## DATA EXCERPTS:
>>>

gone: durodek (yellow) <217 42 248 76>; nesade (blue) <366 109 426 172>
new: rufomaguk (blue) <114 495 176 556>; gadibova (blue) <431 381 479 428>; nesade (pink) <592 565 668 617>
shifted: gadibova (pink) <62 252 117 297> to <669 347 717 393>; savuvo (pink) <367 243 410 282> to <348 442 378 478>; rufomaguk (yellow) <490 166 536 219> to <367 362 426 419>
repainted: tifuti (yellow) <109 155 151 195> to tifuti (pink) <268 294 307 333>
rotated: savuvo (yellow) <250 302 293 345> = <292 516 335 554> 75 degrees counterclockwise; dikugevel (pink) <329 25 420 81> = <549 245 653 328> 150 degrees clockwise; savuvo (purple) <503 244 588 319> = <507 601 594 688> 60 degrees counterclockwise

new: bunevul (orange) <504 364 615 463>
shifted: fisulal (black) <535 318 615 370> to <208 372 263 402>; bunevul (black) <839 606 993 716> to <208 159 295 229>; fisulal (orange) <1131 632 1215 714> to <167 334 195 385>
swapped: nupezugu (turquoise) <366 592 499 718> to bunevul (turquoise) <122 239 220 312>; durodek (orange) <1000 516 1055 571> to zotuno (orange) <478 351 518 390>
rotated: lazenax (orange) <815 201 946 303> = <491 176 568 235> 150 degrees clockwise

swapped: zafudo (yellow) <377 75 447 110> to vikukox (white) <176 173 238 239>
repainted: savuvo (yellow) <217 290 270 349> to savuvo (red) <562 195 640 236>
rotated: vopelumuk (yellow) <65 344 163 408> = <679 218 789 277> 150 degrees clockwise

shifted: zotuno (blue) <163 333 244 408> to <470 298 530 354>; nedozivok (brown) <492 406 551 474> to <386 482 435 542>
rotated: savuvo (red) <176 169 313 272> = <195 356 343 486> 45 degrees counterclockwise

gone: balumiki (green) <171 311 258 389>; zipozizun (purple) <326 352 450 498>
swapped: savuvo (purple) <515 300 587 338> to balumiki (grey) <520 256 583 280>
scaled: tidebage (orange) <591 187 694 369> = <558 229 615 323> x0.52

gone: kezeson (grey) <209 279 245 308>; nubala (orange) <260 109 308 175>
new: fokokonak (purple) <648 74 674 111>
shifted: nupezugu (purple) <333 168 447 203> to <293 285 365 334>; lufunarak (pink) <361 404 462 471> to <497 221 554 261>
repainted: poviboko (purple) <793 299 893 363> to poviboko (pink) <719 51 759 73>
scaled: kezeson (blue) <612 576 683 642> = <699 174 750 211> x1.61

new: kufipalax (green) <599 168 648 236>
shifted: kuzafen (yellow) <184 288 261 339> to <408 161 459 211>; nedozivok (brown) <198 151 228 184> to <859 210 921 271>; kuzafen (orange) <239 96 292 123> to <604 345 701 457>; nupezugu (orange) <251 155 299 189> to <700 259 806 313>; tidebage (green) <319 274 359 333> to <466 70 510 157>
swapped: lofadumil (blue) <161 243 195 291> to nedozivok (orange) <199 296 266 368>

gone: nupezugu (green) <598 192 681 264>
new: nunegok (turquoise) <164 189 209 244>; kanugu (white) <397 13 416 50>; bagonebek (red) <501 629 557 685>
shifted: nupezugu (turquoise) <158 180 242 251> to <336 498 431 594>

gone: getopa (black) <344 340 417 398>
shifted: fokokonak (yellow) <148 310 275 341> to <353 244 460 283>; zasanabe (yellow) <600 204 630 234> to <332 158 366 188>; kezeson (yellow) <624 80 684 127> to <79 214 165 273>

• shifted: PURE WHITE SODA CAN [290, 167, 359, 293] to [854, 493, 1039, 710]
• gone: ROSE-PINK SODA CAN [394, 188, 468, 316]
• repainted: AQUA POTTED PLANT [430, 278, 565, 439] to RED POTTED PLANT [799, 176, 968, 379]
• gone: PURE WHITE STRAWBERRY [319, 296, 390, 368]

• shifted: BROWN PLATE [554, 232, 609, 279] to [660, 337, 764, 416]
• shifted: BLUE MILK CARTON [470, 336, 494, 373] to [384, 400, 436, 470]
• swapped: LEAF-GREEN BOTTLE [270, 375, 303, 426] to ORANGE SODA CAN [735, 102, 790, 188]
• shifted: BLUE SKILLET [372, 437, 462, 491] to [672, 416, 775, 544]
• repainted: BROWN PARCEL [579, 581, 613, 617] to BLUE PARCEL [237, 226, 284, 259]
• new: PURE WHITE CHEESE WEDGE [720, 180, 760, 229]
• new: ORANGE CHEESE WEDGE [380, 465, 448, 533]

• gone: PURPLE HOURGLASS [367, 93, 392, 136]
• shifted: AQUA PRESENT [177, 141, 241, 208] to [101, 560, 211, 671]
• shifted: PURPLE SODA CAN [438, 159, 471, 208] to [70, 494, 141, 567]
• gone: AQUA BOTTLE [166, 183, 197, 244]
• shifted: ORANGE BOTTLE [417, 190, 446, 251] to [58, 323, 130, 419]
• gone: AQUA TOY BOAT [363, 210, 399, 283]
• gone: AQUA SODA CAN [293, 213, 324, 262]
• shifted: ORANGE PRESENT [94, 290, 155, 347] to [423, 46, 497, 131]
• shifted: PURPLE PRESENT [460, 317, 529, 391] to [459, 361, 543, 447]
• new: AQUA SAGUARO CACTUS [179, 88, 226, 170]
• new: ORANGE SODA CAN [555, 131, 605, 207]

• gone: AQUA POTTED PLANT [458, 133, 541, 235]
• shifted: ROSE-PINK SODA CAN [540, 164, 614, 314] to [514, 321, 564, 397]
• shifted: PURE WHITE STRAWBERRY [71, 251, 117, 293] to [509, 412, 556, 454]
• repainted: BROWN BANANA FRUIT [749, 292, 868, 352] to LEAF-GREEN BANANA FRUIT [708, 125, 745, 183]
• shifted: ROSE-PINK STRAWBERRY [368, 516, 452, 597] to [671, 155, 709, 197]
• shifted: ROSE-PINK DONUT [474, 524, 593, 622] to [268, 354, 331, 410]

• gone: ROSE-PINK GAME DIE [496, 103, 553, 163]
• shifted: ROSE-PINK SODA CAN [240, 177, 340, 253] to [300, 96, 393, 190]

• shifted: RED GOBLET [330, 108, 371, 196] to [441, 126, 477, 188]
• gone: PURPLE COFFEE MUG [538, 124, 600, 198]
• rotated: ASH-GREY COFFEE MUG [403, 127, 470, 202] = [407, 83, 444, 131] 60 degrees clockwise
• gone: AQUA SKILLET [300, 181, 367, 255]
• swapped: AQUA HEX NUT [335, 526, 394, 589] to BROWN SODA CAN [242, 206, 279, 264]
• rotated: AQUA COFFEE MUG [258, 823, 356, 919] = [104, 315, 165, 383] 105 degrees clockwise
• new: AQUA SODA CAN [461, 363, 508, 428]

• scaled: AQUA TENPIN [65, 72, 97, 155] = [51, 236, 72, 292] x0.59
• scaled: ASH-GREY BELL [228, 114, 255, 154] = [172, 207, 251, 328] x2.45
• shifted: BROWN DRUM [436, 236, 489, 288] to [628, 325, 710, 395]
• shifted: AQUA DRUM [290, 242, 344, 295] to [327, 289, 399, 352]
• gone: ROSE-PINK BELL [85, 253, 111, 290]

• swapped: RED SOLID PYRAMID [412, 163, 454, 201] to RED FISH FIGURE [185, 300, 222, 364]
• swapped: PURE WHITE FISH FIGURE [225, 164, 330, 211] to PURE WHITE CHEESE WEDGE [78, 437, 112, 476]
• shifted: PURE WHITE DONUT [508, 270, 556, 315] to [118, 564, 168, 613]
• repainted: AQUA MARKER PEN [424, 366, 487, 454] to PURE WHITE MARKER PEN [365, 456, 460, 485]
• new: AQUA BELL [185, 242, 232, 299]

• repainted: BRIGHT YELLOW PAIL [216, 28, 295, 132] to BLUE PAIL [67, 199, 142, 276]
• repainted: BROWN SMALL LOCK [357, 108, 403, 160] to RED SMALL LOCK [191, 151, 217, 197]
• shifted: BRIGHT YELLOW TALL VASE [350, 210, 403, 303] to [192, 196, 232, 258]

<<<

## HOW TO COMPLETE THIS TASK:
Search the material for the word "gadibova" and report how many lines hold it. Add nothing else.

## EXERCISE OUTPUT:
2